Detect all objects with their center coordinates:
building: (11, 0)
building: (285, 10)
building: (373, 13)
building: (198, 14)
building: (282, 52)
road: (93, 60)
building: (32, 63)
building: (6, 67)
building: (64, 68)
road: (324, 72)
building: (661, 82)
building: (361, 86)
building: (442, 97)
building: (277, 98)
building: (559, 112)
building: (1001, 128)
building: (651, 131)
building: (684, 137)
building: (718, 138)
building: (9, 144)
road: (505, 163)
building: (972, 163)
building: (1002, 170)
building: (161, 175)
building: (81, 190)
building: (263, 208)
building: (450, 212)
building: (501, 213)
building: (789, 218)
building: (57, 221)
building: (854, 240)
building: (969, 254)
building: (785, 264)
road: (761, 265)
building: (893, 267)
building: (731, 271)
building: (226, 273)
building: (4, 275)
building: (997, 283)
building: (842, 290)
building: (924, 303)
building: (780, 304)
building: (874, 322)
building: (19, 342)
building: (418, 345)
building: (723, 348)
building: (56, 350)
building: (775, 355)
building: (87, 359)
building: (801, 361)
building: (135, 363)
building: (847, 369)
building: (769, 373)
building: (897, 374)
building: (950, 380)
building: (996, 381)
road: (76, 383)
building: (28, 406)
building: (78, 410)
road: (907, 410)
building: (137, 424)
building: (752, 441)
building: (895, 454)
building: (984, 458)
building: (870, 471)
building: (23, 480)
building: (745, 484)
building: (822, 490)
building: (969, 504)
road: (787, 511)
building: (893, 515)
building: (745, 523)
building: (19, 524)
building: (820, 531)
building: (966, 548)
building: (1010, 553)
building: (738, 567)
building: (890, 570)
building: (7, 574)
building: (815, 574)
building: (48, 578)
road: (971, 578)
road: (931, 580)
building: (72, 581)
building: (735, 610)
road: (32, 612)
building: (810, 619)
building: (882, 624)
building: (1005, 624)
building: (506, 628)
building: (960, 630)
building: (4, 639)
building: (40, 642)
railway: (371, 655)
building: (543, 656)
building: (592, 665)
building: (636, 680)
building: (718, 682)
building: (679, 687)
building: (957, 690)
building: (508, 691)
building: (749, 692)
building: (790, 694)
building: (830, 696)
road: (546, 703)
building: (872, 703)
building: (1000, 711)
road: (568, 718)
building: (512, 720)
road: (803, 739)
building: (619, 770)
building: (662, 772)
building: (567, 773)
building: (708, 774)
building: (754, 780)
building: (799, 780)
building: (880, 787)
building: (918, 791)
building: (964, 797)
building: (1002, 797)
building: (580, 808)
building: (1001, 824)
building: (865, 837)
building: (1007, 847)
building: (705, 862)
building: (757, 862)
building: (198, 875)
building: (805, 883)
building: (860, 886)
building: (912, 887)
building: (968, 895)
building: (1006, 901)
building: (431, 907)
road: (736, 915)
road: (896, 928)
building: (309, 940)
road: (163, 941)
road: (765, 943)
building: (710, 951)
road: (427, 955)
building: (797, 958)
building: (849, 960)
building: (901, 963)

--------------------------------

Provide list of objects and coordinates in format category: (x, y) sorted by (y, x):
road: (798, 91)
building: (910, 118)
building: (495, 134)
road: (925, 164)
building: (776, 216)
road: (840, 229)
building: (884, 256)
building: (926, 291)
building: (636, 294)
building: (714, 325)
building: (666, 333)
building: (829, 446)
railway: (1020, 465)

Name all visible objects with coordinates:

--------------------------------

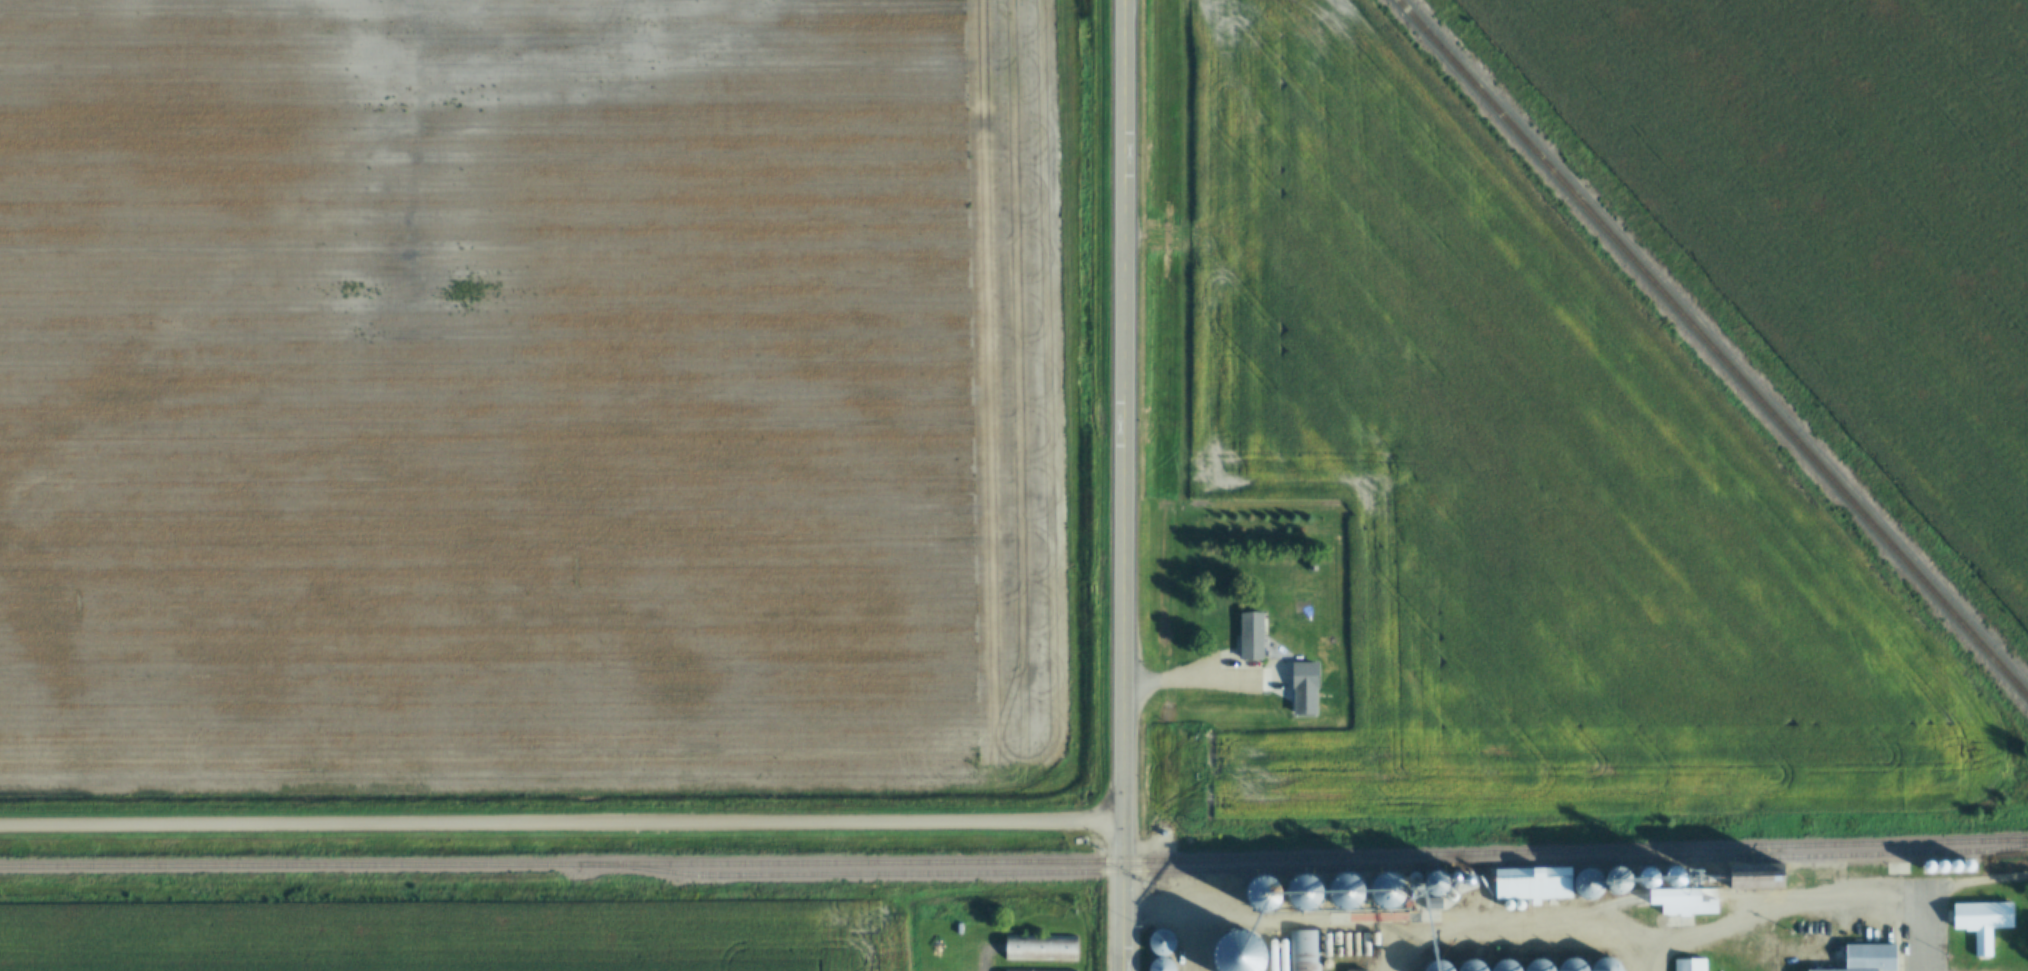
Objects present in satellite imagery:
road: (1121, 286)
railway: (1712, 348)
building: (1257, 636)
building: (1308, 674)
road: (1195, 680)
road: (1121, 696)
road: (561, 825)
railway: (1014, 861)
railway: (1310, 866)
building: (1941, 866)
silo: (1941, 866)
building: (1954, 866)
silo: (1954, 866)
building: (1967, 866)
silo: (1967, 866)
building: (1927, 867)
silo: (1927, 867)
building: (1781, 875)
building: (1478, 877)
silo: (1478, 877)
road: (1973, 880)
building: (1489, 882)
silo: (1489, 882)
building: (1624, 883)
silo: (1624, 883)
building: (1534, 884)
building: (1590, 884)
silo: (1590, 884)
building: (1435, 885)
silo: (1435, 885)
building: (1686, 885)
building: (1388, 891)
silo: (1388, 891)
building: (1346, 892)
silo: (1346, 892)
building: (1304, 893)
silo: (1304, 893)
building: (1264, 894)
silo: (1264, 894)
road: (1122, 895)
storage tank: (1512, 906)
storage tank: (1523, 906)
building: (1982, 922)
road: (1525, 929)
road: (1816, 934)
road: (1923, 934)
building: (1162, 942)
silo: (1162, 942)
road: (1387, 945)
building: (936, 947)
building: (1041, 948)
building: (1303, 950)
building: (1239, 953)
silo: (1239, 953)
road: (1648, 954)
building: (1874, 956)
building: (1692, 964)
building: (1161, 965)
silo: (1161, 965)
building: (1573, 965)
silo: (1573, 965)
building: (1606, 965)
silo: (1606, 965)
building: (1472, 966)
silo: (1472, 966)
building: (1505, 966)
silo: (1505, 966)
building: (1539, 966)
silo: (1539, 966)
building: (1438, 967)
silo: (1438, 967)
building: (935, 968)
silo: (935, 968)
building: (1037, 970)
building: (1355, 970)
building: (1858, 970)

--------------------------------

#### Required action
With the first line being the one containing "Provide list of" and the last line the one containing "Name all visible", transcribe exactly the lines above that fall in that range.

#### Result for this task
Provide list of objects and coordinates in format category: (x, y) sorted by (y, x):
road: (798, 91)
building: (910, 118)
building: (495, 134)
road: (925, 164)
building: (776, 216)
road: (840, 229)
building: (884, 256)
building: (926, 291)
building: (636, 294)
building: (714, 325)
building: (666, 333)
building: (829, 446)
railway: (1020, 465)

Name all visible objects with coordinates:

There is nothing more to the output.